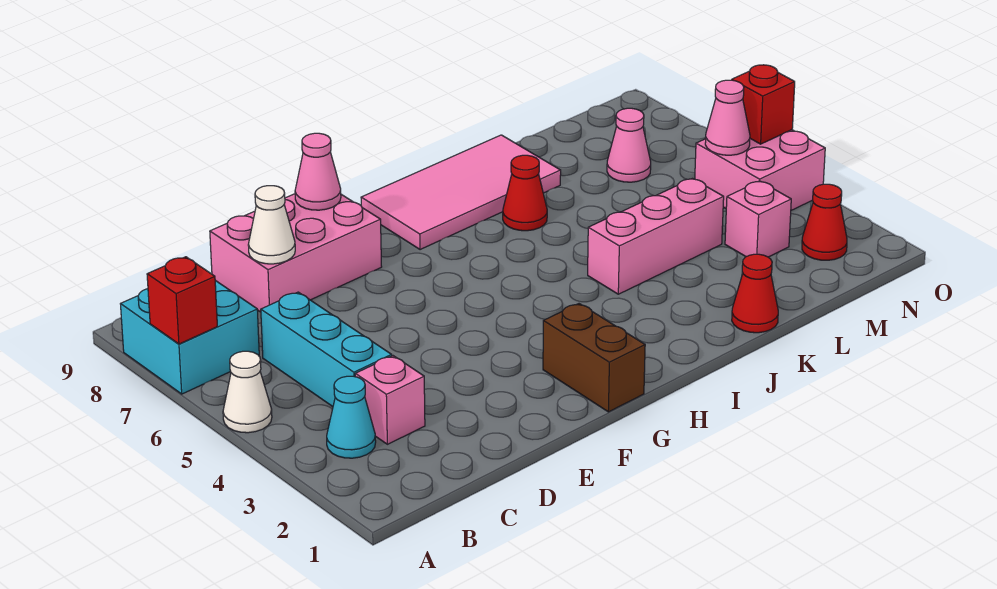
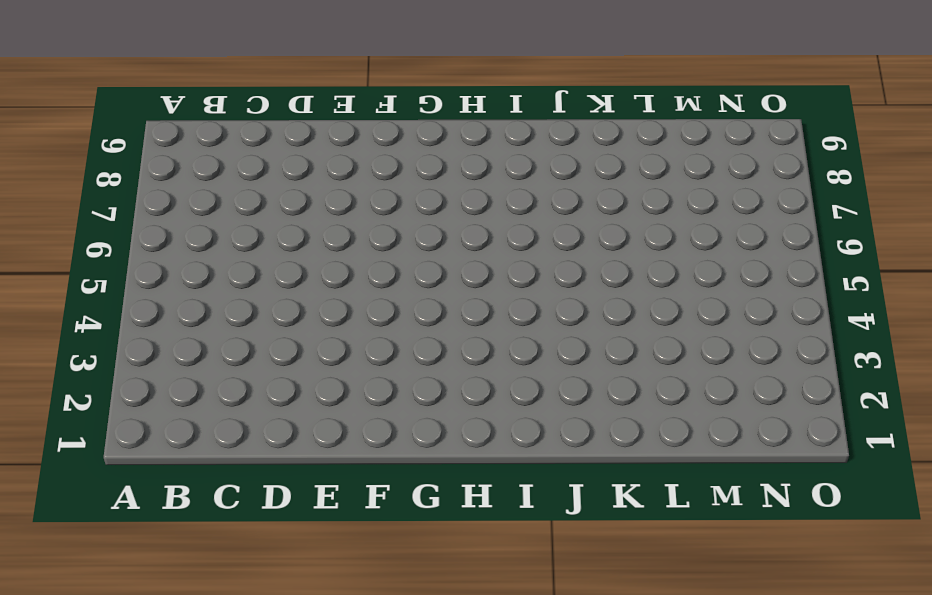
none -> white cone A5 level 1
none -> cyan brick A7:B8 level 1
none -> cyan cone B3 level 1

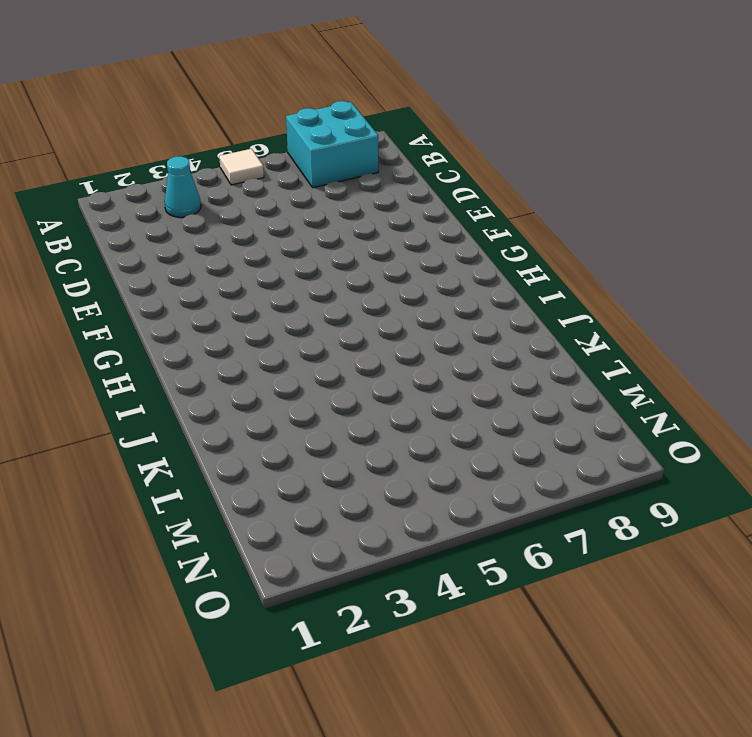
white tile A5 level 1 -> white cone A5 level 1
none -> pink brick C3 level 1
none -> cyan brick C4:C6 level 1
none -> pink brick D8:F9 level 1

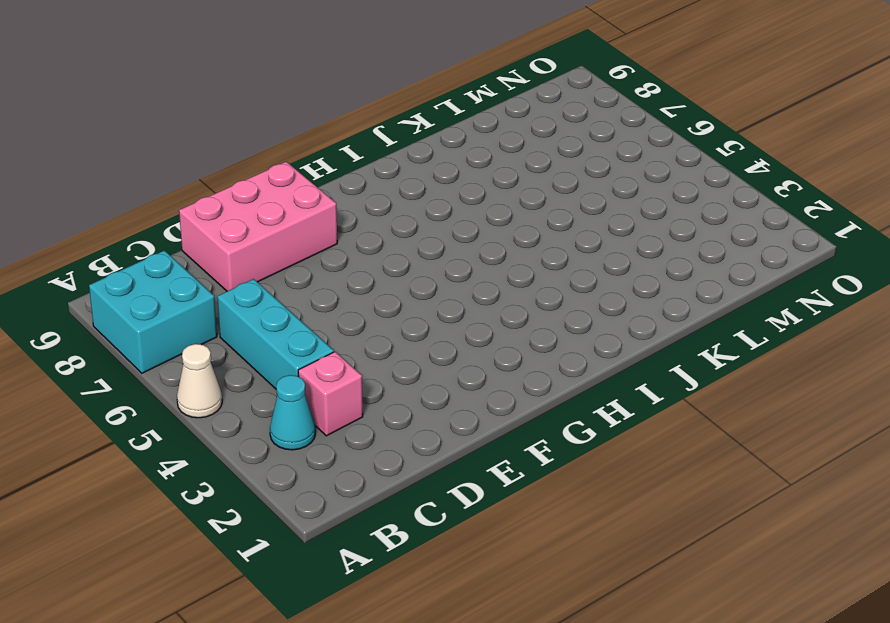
none -> brown brick G1:G2 level 1
none -> pink tile H8:K9 level 1
none -> pink brick J4:L4 level 1

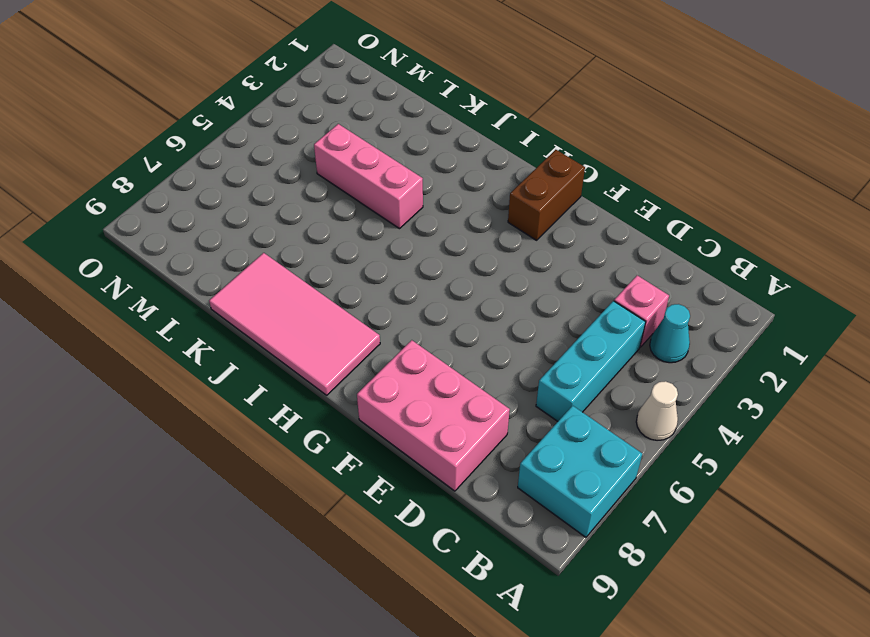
none -> red cone J7 level 1
none -> red cone K1 level 1
none -> pink brick M3 level 1

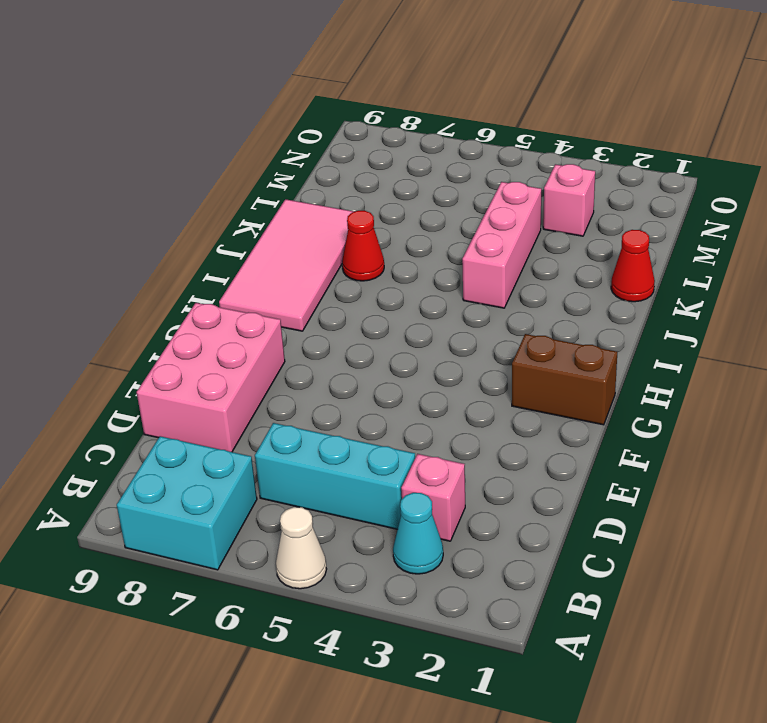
none -> pink cone M7 level 1
none -> red cone N2 level 1
none -> pink brick N4:O5 level 1

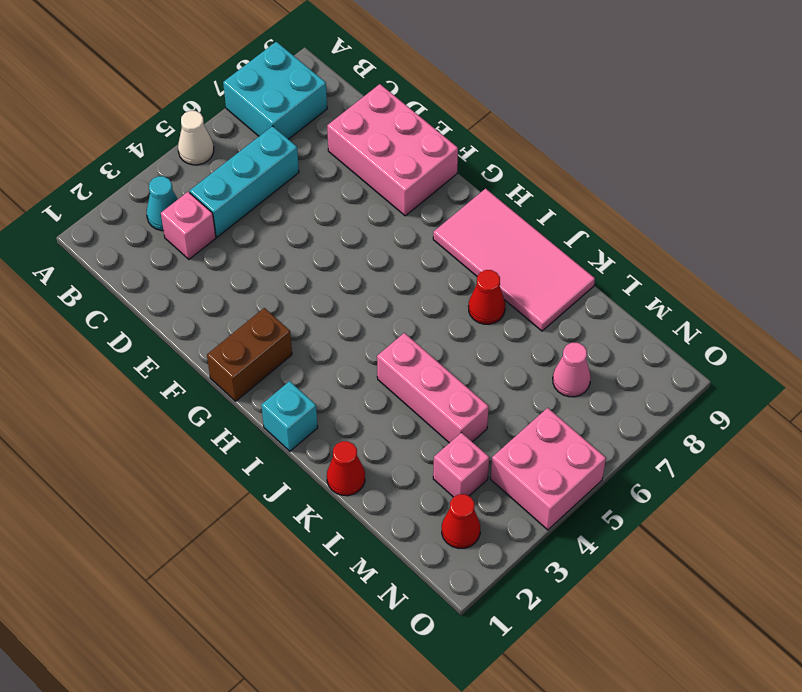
cyan brick I1 level 1 -> none
none -> red brick A7 level 2
none -> white cone D8 level 2
none -> pink cone F9 level 2

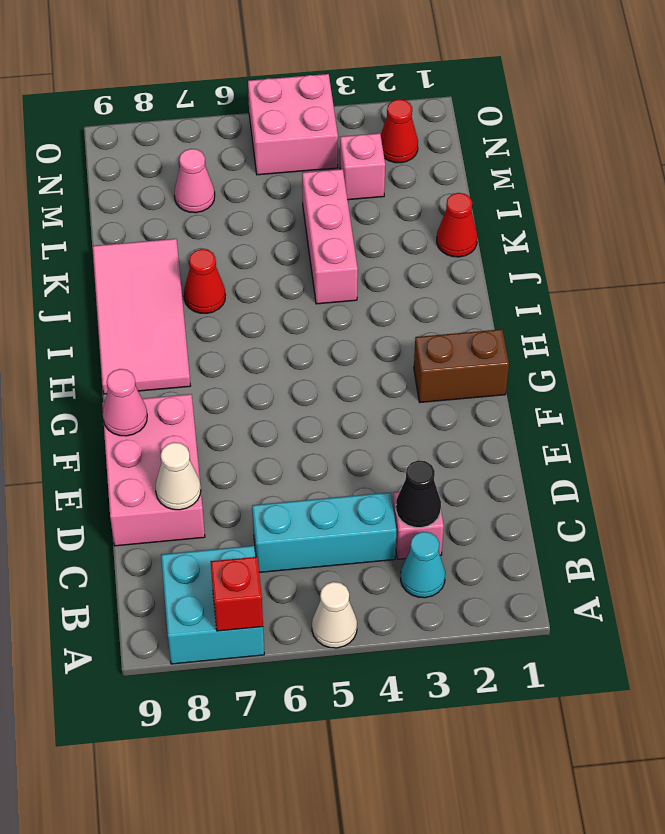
black cone C3 level 2 -> none
none -> pink cone N5 level 2
none -> red brick O5 level 2

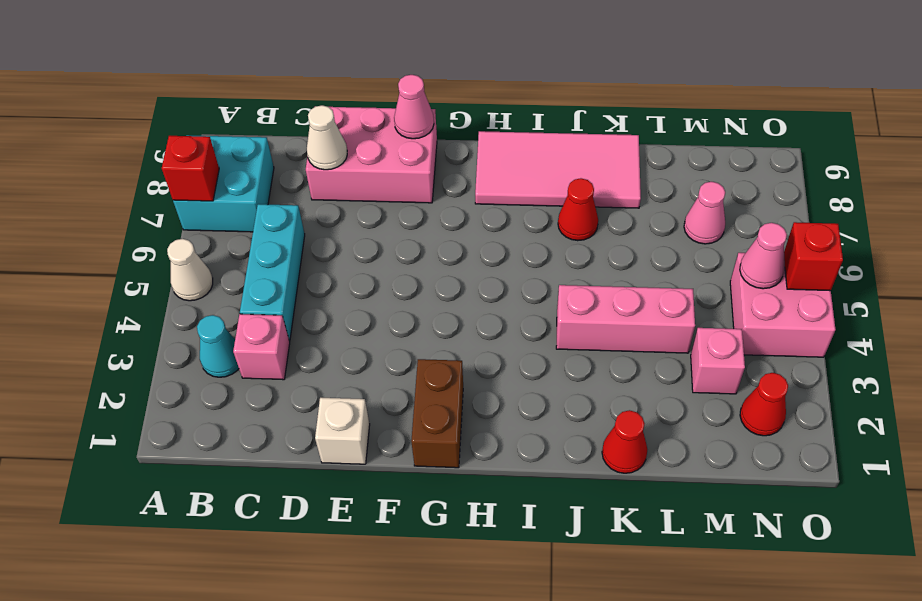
white brick E1 level 1 -> none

[What to produce] Above are some records; quote exactly and only the lines that begin at the line containing "none -> pink brick M3 level 1" and stop after the line containing "none -> pink cone F9 level 2", leaving out the pictures.

[Task result]
none -> pink brick M3 level 1

none -> pink cone M7 level 1
none -> red cone N2 level 1
none -> pink brick N4:O5 level 1

cyan brick I1 level 1 -> none
none -> red brick A7 level 2
none -> white cone D8 level 2
none -> pink cone F9 level 2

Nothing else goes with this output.